___ MATERIAL FOR THIS TASK

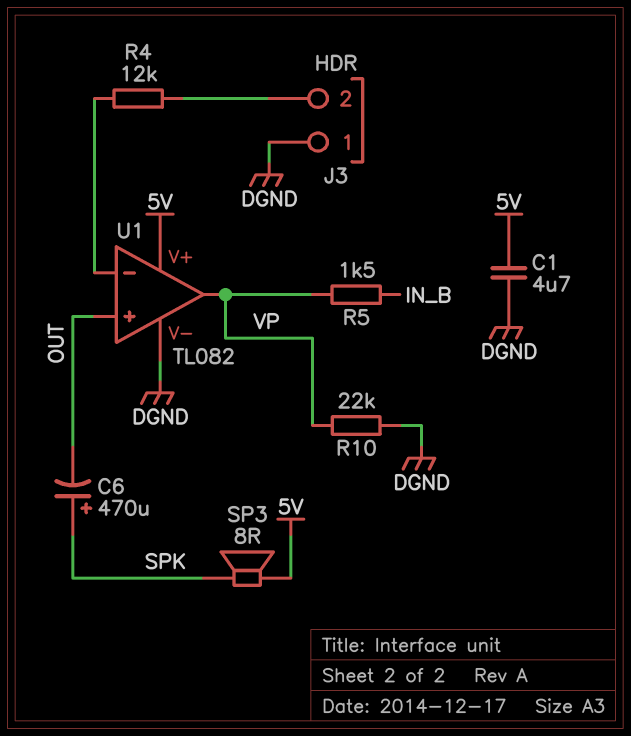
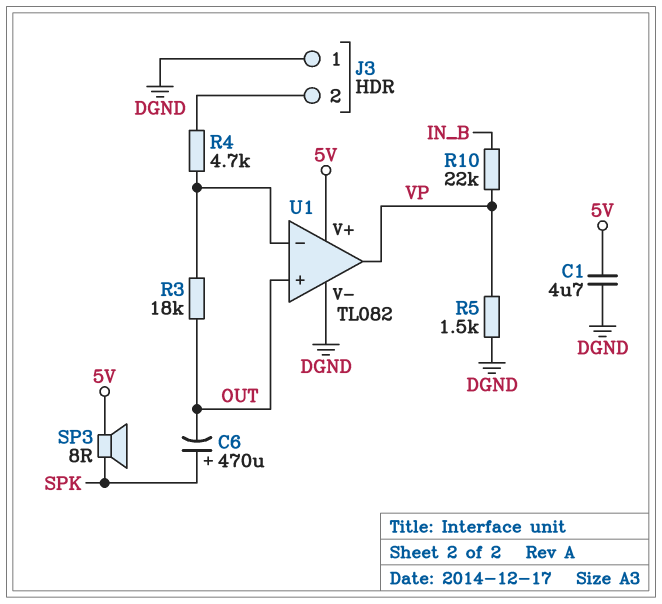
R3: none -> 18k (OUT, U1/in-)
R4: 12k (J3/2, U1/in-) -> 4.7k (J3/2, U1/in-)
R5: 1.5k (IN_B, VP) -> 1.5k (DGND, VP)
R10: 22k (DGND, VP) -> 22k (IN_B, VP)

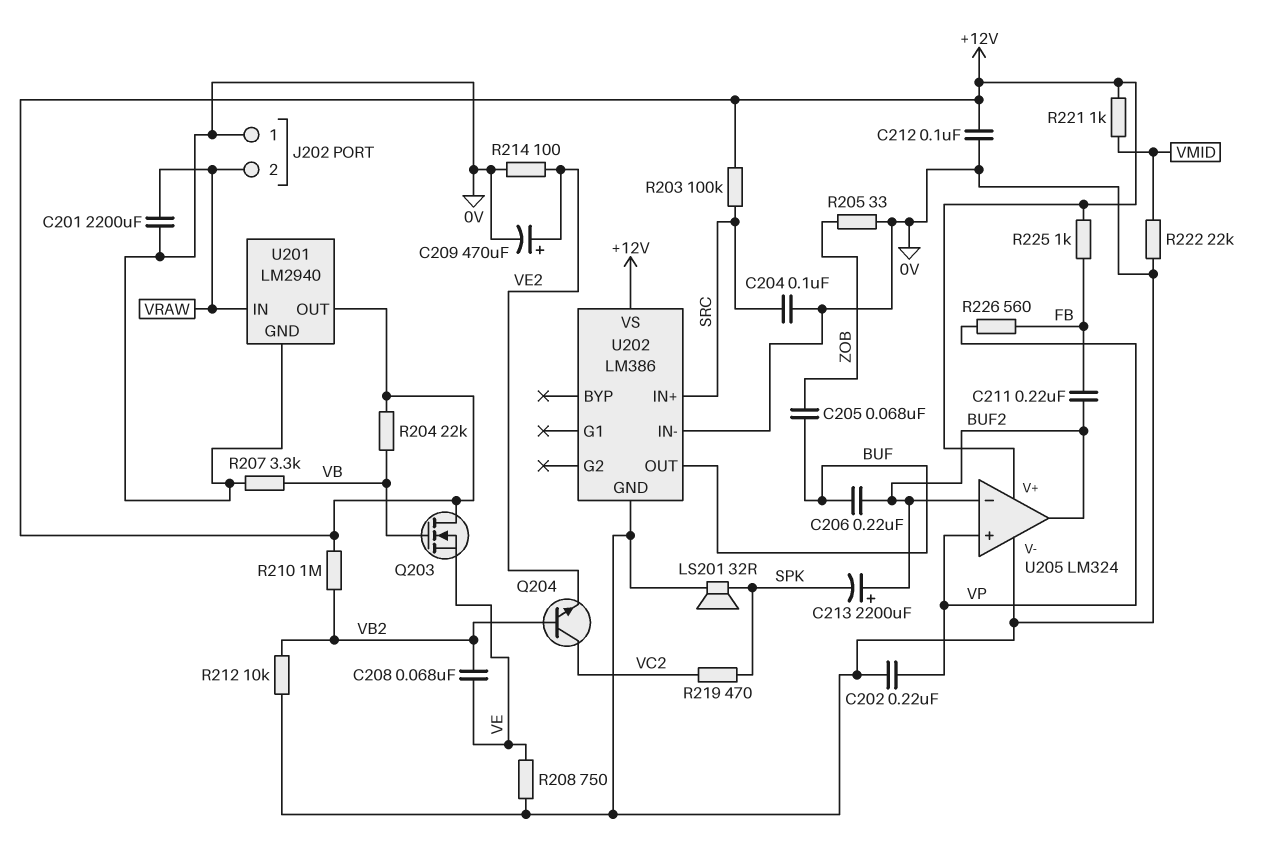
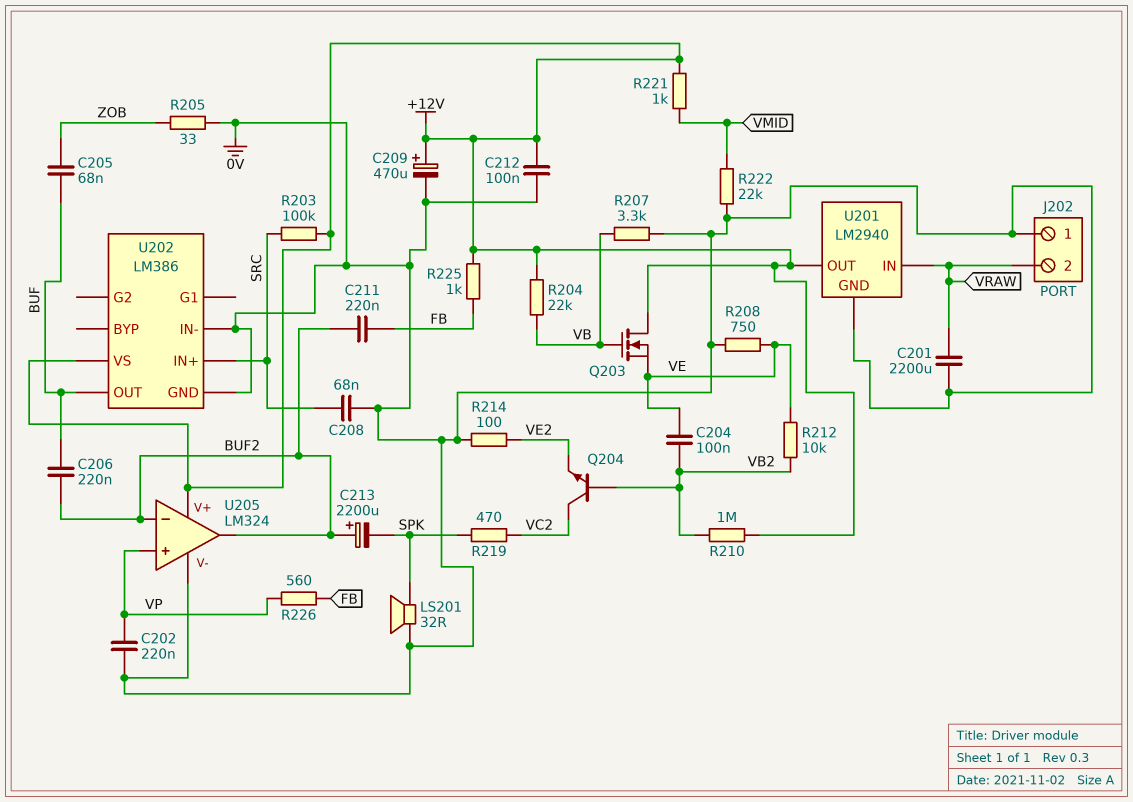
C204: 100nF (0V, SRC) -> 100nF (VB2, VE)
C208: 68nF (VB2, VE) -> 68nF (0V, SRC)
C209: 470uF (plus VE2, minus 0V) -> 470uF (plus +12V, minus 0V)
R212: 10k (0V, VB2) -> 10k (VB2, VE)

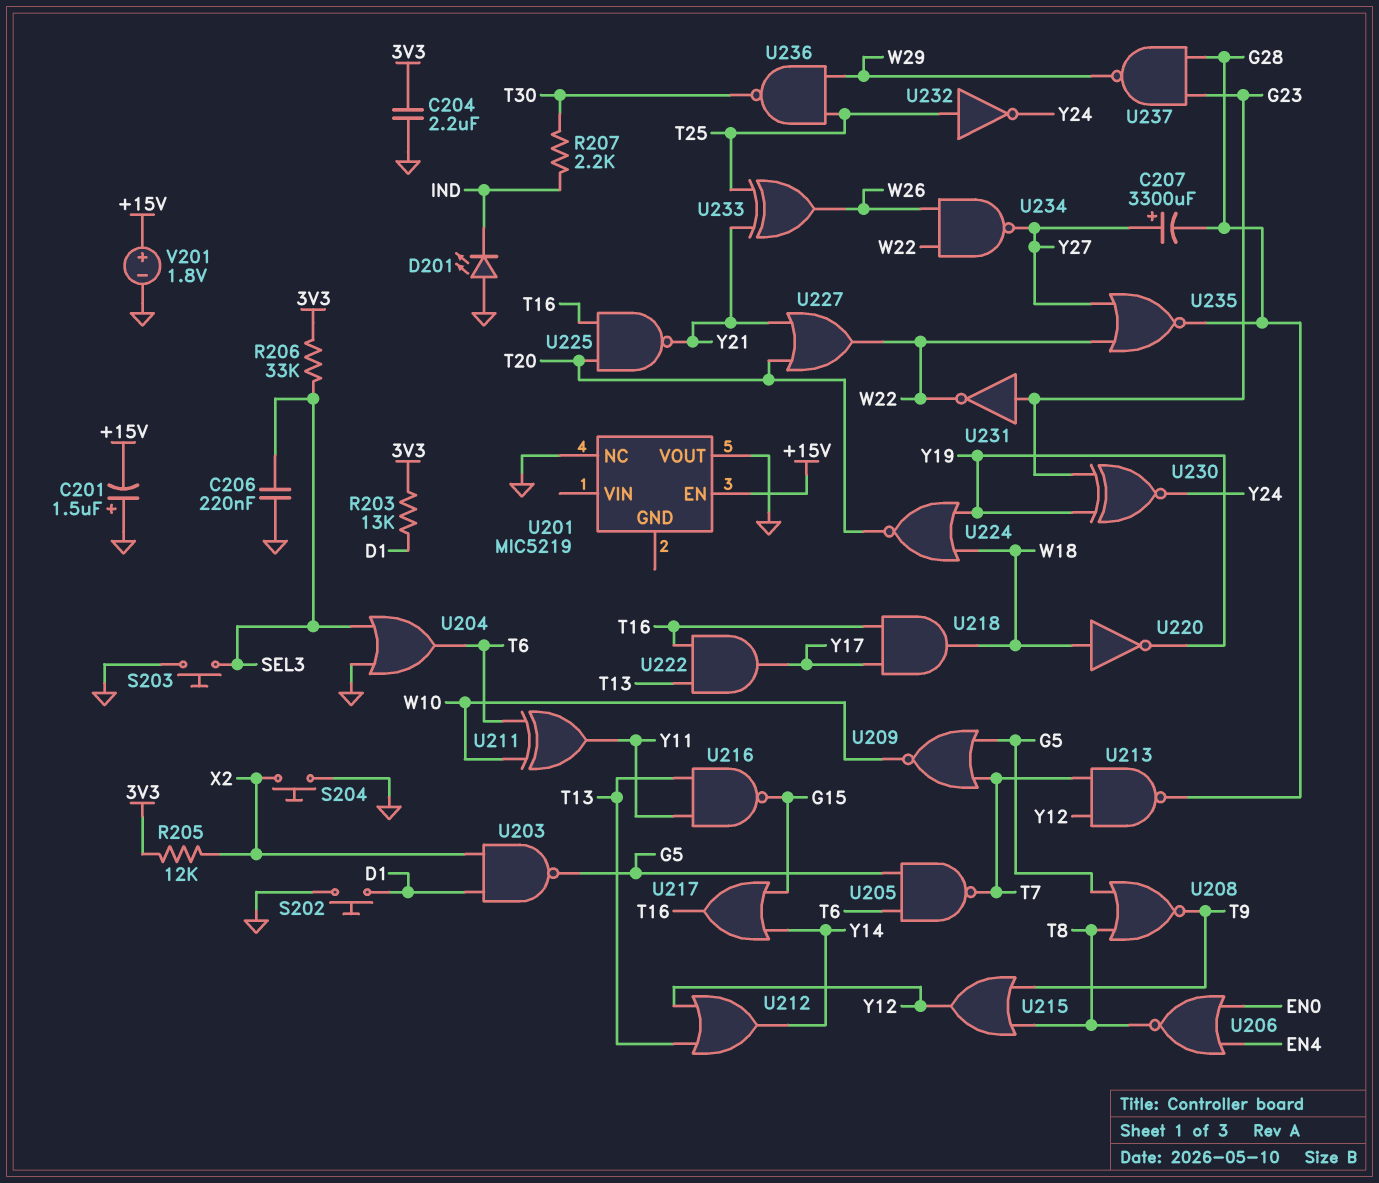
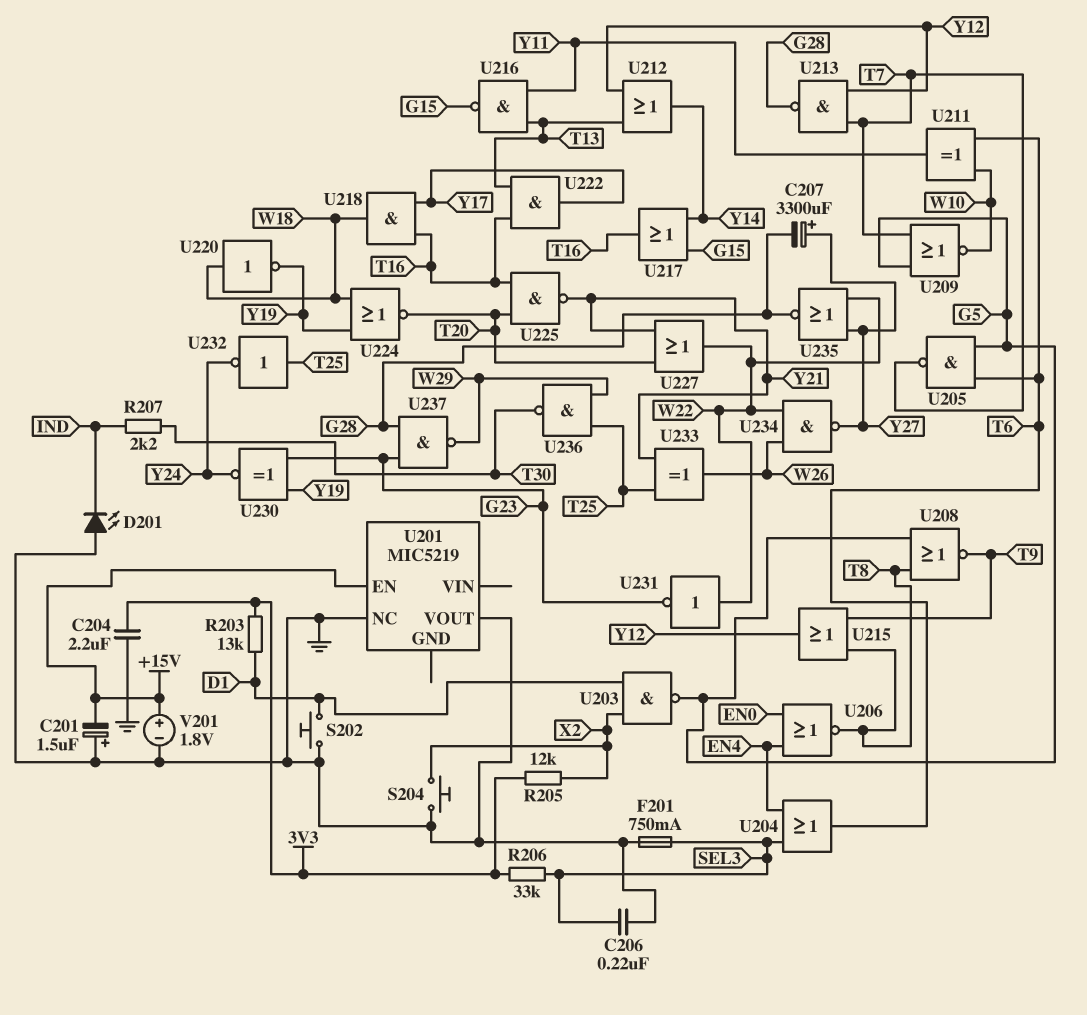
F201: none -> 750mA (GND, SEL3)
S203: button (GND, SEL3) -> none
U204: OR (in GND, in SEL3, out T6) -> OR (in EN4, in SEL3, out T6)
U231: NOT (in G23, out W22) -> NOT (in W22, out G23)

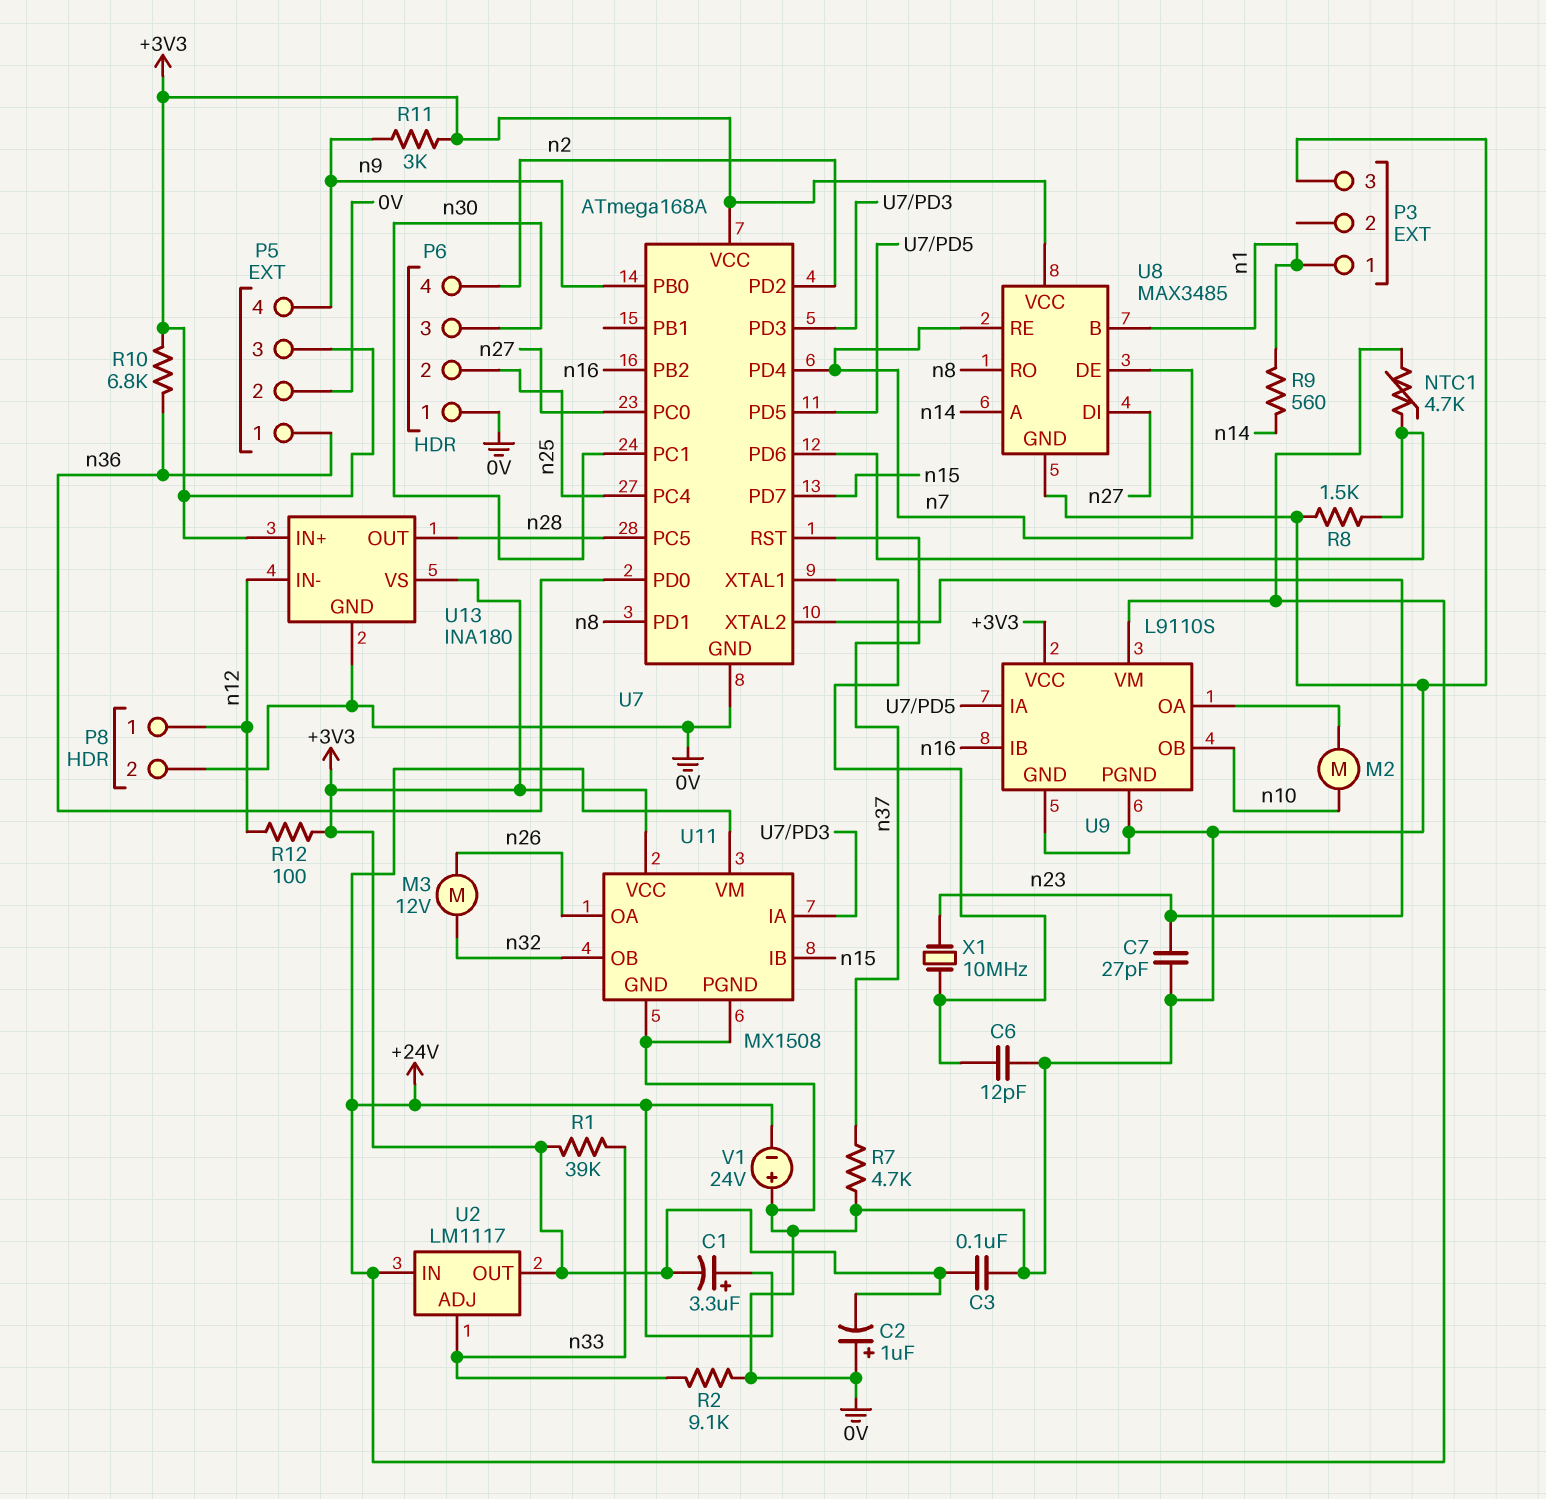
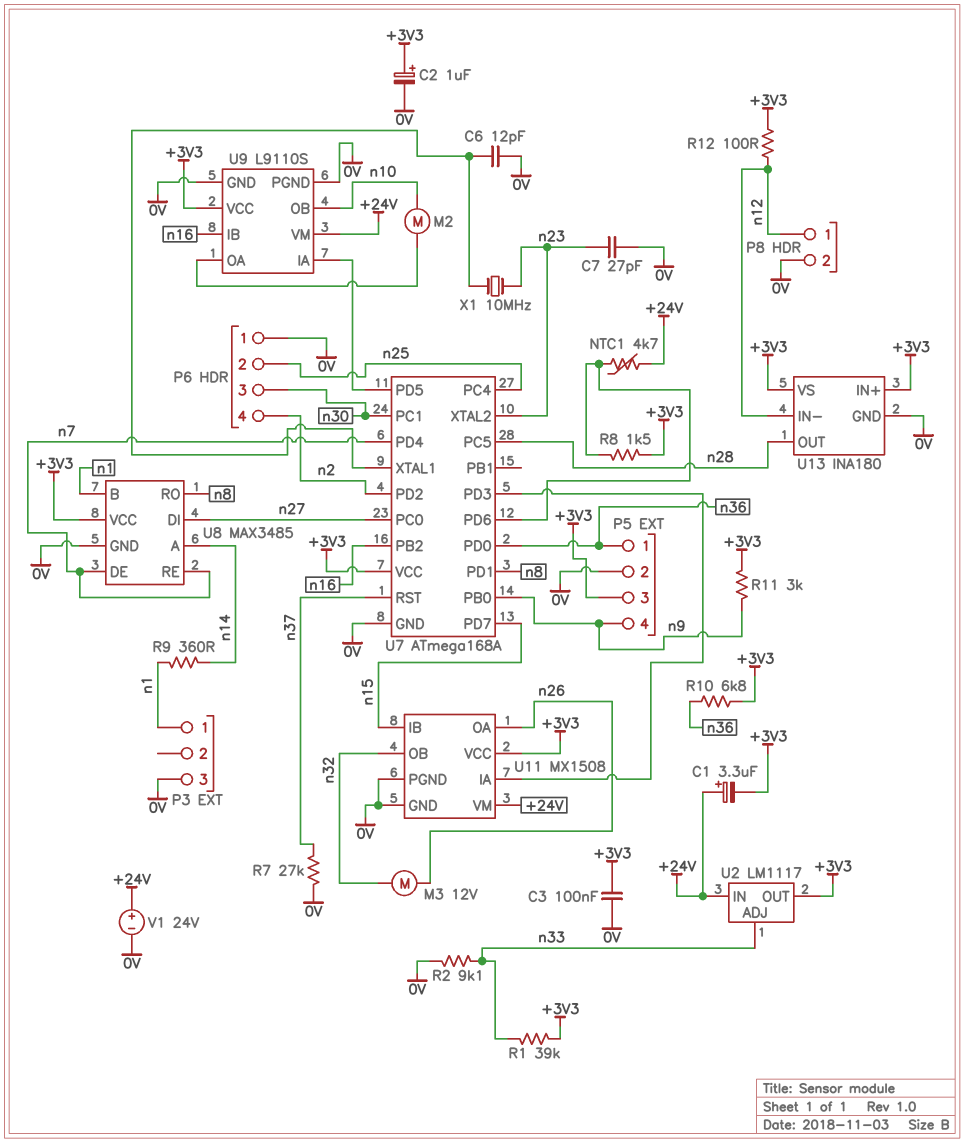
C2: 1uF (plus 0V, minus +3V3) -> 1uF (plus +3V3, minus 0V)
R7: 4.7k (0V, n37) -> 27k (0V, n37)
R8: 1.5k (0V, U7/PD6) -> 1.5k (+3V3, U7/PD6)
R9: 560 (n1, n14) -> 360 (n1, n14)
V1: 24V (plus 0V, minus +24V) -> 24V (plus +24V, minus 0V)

______

**WORK REQUIRED**
Look through the material above. Transcribe exactly the lines between the ones with "F201: none -> 750mA (GND, SEL3)" and "R7: 4.7k (0V, n37) -> 27k (0V, n37)", inclusive, and keep pictures out.

**TASK ANSWER**
F201: none -> 750mA (GND, SEL3)
S203: button (GND, SEL3) -> none
U204: OR (in GND, in SEL3, out T6) -> OR (in EN4, in SEL3, out T6)
U231: NOT (in G23, out W22) -> NOT (in W22, out G23)

C2: 1uF (plus 0V, minus +3V3) -> 1uF (plus +3V3, minus 0V)
R7: 4.7k (0V, n37) -> 27k (0V, n37)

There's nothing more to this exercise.